§ **EXERCISE DESCRIPTION**:
Set down exactly the lines below, starting at the one that contains "none -> purple plate B1:C1 level 1" and ending at the one that contains "none -> purple plate G3:G5 level 1", with both of those lines included and nothing else.

§ **SOURCE DATA**:

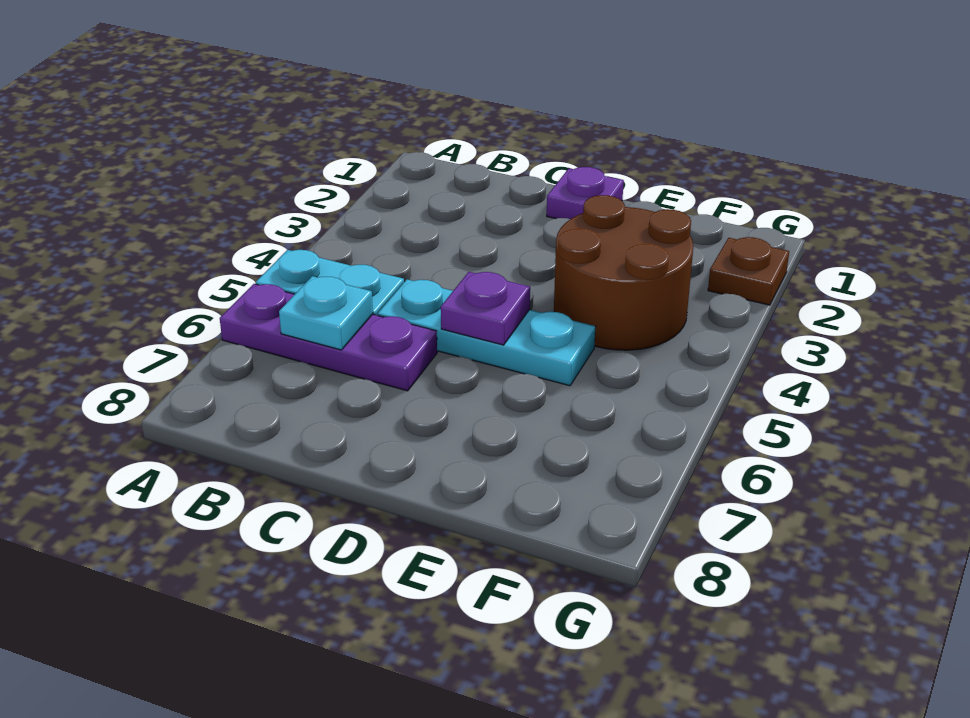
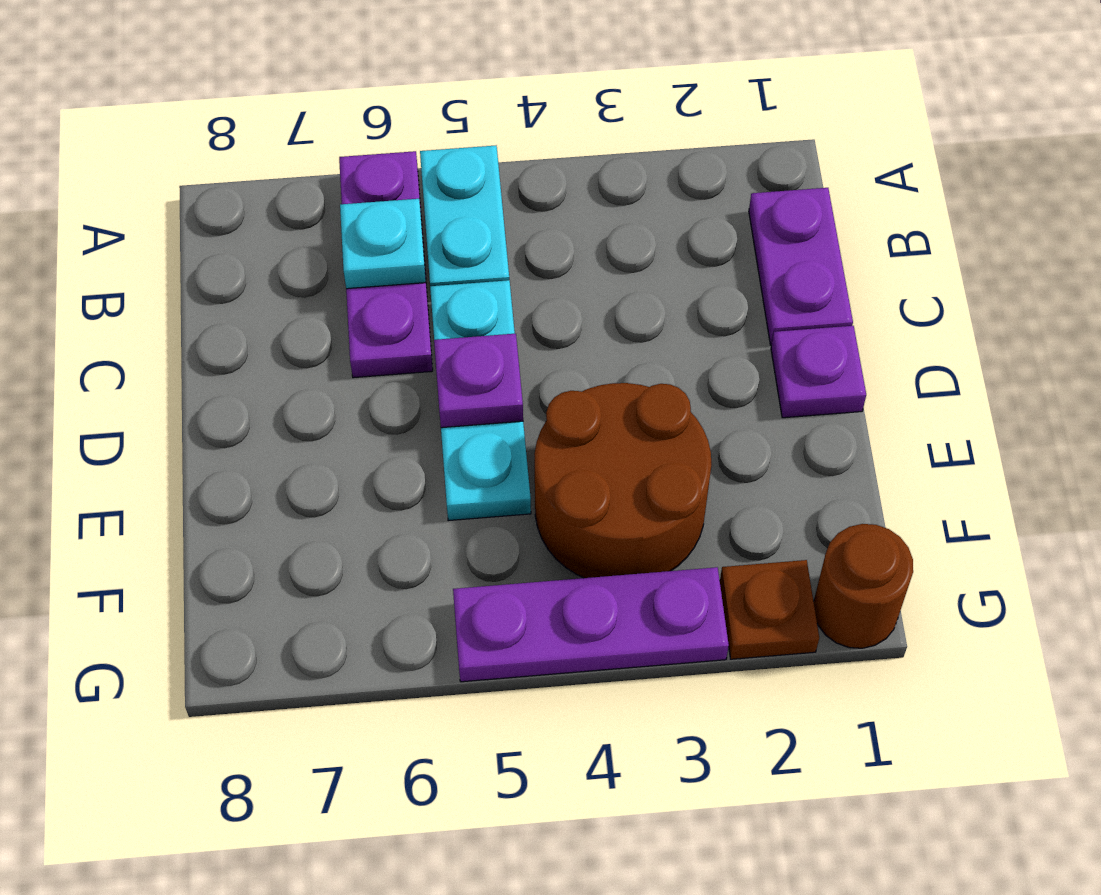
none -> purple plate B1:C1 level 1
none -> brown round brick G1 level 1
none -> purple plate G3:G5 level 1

==

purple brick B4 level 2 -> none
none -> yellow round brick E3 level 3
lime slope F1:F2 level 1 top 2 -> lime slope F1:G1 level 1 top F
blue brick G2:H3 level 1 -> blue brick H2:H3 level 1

§ **RESPONSE AREA**:
none -> purple plate B1:C1 level 1
none -> brown round brick G1 level 1
none -> purple plate G3:G5 level 1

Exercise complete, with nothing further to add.